# What is needed:
Wherever the string "window" shows up in the records below, return that line.
■ ■ ■ ■
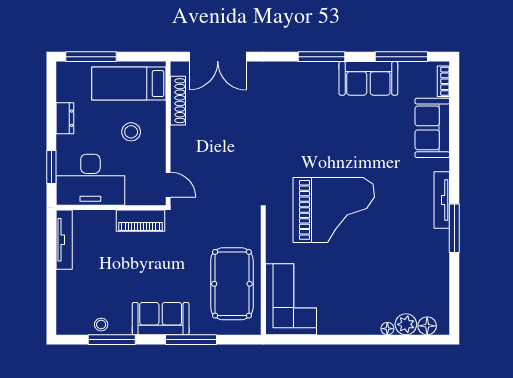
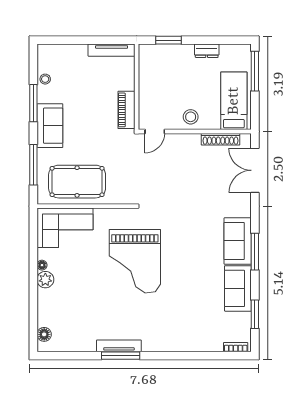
window: (401, 57) -> (255, 314), width x0.69
sofa: (432, 128) -> (238, 241), moved, turned -90
stool: (131, 132) -> (191, 117), moved
desk: (90, 180) -> (159, 71), removed
tv unit: (442, 200) -> (119, 346), moved
plant: (406, 324) -> (45, 280), moved
floor lamp: (387, 329) -> (42, 265), moved
window: (112, 340) -> (33, 103), moved
window: (191, 340) -> (33, 165), moved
■ ■ ■ ■
# Expected output:
window: (401, 57) -> (255, 314), width x0.69
window: (112, 340) -> (33, 103), moved
window: (191, 340) -> (33, 165), moved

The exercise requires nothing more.